GOAL OF THE EXERCISE: Whenever a line in the material below includes "capsule", copy that line.

SUPPLIED INFORMATION:
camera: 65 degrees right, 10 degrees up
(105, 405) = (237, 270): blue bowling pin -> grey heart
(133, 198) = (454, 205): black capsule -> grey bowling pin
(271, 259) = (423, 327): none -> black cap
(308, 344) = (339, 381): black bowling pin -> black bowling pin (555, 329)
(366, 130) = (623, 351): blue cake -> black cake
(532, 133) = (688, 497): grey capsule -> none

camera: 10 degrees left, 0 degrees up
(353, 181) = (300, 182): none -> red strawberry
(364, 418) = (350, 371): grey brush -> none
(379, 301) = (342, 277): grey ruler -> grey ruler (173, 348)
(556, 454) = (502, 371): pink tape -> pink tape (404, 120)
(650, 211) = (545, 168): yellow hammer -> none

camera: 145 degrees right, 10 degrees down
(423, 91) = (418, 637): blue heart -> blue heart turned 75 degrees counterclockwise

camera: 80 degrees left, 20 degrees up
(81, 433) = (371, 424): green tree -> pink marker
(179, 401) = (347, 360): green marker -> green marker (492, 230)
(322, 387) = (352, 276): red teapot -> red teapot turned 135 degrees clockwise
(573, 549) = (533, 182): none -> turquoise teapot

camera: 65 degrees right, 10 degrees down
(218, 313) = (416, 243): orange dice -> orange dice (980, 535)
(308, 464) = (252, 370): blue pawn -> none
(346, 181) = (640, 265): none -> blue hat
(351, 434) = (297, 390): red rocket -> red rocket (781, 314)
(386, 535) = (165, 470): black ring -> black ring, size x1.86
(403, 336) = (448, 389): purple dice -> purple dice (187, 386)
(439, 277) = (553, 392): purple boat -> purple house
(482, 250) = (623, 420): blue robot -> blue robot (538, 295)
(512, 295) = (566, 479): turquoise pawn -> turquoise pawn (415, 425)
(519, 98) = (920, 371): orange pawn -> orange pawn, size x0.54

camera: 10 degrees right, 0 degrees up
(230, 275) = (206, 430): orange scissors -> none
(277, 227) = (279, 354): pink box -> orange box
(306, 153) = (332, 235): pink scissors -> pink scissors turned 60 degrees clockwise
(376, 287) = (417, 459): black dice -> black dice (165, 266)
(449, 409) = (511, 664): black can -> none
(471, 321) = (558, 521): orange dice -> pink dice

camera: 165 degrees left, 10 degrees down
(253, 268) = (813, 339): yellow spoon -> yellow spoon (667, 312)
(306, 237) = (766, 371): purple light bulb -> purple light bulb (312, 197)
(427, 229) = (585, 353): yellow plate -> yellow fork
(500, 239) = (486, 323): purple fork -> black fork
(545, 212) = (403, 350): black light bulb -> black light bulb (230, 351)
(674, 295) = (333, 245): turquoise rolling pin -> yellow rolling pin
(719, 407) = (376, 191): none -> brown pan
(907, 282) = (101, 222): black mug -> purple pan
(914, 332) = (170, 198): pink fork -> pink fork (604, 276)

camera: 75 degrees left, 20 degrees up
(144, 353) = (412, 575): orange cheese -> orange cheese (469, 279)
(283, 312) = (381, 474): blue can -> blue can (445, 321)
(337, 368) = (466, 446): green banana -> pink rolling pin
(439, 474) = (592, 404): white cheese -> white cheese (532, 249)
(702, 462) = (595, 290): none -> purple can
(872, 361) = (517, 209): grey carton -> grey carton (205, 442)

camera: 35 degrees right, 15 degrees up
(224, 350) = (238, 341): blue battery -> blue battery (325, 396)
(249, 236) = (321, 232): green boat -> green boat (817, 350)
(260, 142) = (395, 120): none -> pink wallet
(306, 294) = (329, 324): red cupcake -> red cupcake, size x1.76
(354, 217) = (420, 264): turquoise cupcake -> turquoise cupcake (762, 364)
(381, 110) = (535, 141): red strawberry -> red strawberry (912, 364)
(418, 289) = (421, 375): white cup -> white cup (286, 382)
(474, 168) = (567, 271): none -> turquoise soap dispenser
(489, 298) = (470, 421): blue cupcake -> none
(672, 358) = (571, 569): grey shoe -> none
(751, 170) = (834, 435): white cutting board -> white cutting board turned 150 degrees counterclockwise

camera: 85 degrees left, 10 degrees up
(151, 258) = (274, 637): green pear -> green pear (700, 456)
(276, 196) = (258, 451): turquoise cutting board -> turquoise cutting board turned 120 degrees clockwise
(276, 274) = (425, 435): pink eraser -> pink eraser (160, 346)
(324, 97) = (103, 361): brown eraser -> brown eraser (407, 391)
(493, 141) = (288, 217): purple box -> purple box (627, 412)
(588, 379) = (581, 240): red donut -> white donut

EXPECTED ANSWER:
(133, 198) = (454, 205): black capsule -> grey bowling pin
(532, 133) = (688, 497): grey capsule -> none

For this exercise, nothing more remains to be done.